╭──

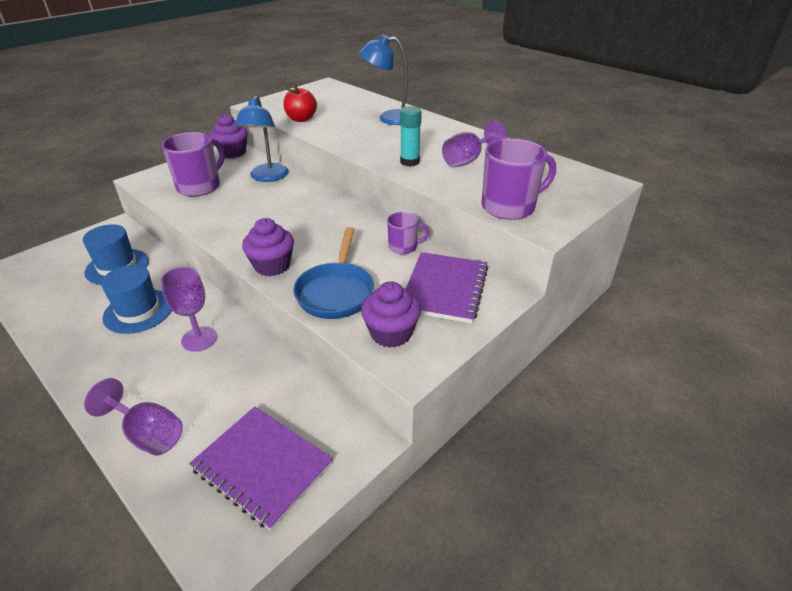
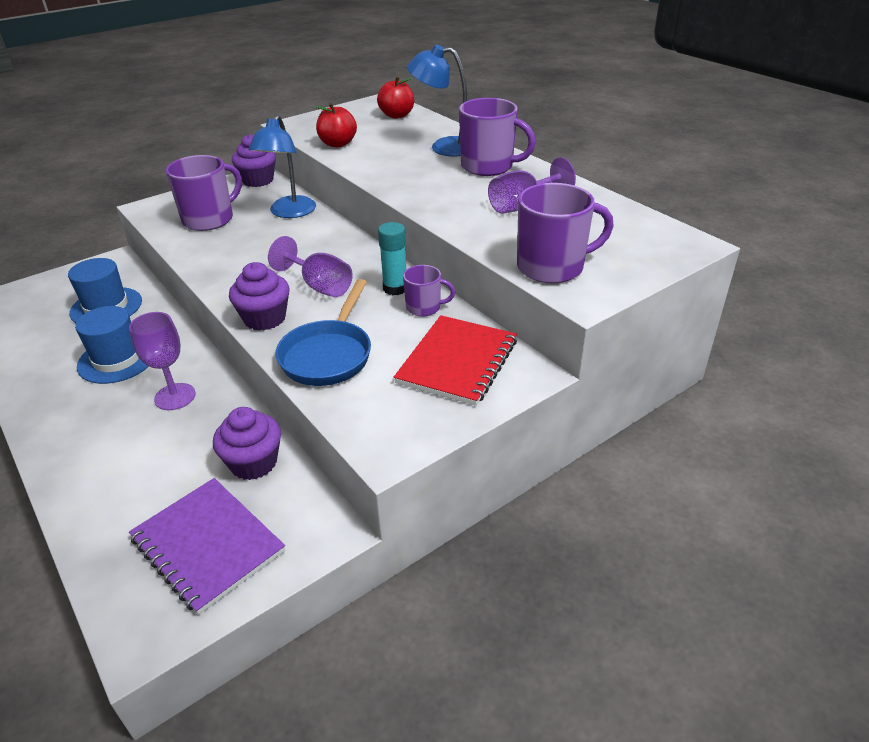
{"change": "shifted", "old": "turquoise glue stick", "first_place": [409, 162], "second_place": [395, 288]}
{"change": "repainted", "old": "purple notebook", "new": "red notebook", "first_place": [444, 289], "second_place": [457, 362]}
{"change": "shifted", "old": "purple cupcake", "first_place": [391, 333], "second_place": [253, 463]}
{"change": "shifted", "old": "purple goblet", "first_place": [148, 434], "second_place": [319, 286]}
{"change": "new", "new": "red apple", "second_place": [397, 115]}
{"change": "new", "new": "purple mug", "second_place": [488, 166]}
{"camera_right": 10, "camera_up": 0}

╰──
╭──

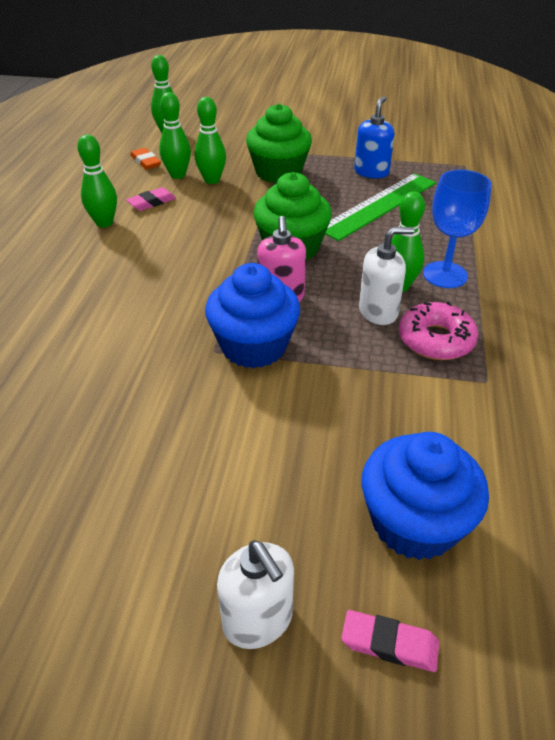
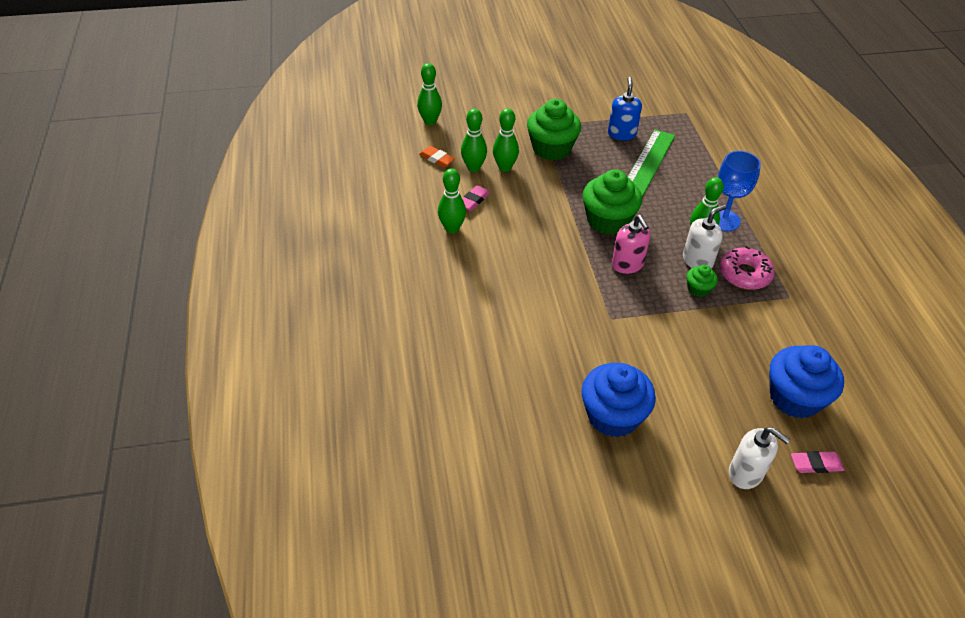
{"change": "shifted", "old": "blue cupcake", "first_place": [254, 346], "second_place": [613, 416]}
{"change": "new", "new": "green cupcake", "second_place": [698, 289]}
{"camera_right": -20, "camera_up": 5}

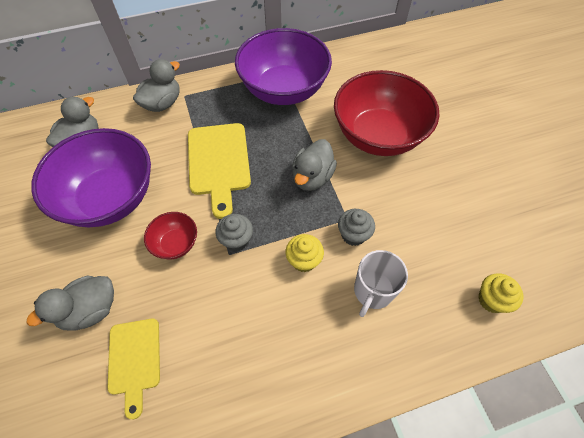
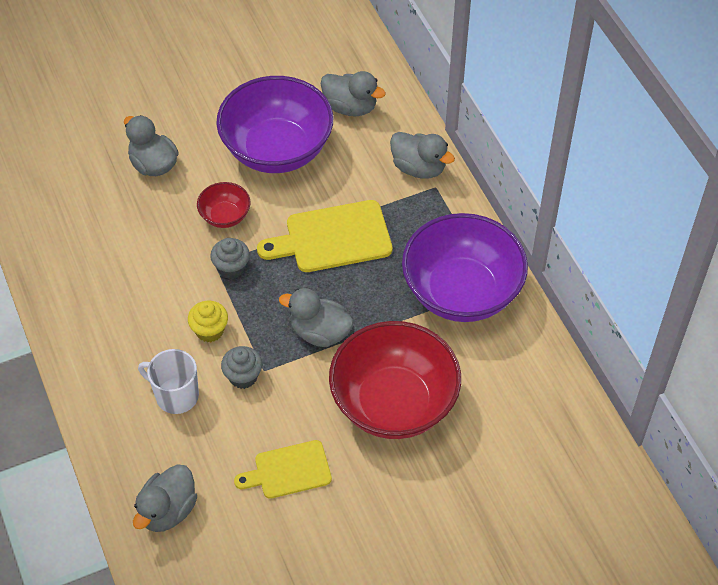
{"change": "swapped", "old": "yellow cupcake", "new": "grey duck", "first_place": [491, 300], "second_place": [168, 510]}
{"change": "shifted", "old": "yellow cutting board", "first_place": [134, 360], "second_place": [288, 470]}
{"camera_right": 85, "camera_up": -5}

╰──
╭──

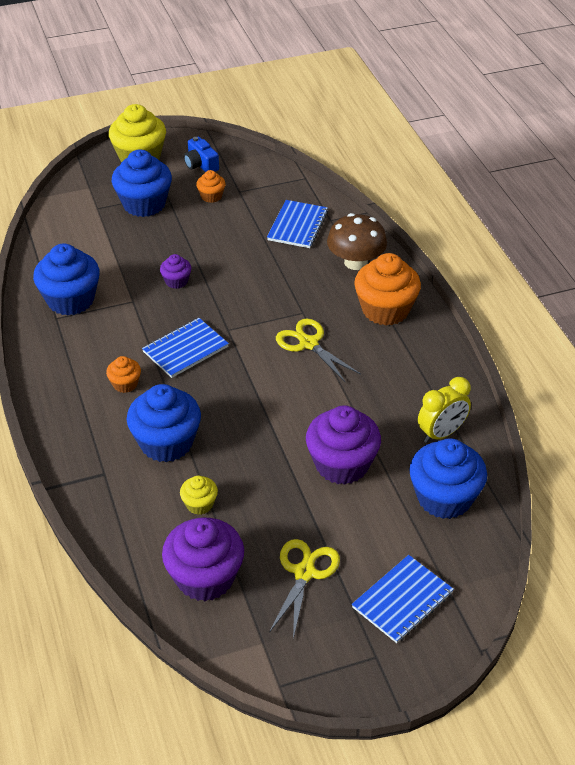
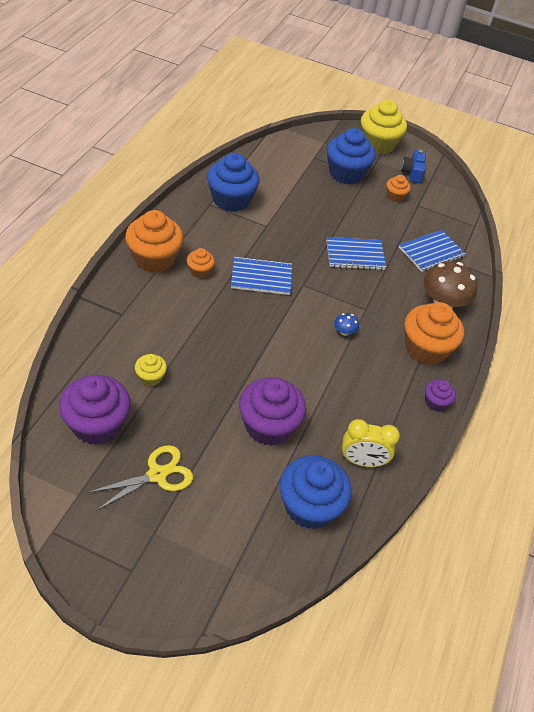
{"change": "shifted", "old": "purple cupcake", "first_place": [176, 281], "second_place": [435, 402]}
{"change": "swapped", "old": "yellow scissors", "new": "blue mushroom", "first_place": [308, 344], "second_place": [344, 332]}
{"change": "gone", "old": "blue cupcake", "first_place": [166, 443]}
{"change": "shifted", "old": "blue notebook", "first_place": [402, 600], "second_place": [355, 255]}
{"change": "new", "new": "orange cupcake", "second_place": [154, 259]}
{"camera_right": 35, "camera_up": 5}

╰──

■ Task description
In the listing above, locate each line with "notebook" and copy it.

■ Task answer
{"change": "repainted", "old": "purple notebook", "new": "red notebook", "first_place": [444, 289], "second_place": [457, 362]}
{"change": "shifted", "old": "blue notebook", "first_place": [402, 600], "second_place": [355, 255]}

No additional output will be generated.